(Saved data entries)
══════════
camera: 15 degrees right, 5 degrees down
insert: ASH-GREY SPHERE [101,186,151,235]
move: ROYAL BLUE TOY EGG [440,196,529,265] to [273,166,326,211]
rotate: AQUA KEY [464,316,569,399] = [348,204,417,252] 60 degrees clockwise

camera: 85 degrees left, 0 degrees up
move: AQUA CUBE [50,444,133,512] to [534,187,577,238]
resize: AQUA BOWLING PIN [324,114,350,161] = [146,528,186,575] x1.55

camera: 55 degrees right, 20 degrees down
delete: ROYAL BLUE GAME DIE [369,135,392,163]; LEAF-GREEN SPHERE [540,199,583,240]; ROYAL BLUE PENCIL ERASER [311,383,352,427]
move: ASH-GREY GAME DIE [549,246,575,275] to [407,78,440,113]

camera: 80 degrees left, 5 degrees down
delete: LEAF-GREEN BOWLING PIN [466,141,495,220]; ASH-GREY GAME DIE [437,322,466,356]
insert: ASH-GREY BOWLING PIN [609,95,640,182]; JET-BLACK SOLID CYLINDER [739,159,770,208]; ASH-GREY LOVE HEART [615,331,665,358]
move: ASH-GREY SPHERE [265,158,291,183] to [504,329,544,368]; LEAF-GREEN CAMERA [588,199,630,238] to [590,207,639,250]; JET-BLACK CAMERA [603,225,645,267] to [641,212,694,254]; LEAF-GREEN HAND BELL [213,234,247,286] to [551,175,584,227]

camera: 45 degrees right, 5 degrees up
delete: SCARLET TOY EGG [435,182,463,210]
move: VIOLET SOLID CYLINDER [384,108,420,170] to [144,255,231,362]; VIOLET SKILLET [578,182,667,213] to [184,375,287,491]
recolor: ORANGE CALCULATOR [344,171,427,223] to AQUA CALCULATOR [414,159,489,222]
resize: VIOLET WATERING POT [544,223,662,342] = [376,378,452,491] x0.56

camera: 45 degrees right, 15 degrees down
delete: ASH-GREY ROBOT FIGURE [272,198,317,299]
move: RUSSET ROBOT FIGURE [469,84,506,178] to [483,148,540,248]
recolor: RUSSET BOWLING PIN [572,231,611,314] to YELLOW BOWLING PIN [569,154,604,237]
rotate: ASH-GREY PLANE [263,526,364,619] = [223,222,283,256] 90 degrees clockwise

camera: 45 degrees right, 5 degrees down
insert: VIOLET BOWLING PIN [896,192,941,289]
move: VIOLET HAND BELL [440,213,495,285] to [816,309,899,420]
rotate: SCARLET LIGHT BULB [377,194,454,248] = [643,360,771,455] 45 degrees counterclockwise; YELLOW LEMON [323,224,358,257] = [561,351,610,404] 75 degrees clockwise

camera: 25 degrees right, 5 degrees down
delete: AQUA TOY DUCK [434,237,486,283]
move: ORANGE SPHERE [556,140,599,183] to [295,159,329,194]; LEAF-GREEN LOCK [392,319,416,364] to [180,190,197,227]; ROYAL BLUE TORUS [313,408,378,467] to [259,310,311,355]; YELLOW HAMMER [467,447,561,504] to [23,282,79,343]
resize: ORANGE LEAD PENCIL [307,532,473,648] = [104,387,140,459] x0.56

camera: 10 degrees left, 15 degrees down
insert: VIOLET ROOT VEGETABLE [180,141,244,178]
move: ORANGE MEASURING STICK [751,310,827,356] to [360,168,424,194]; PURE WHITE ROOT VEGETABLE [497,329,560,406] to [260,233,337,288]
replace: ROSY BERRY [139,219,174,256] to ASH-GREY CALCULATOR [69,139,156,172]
══════════
[TASK STATEMENT]
Please count how many lines of the records include "SOLID", giving the number and nothing else.

[RESPONSE BOX]
2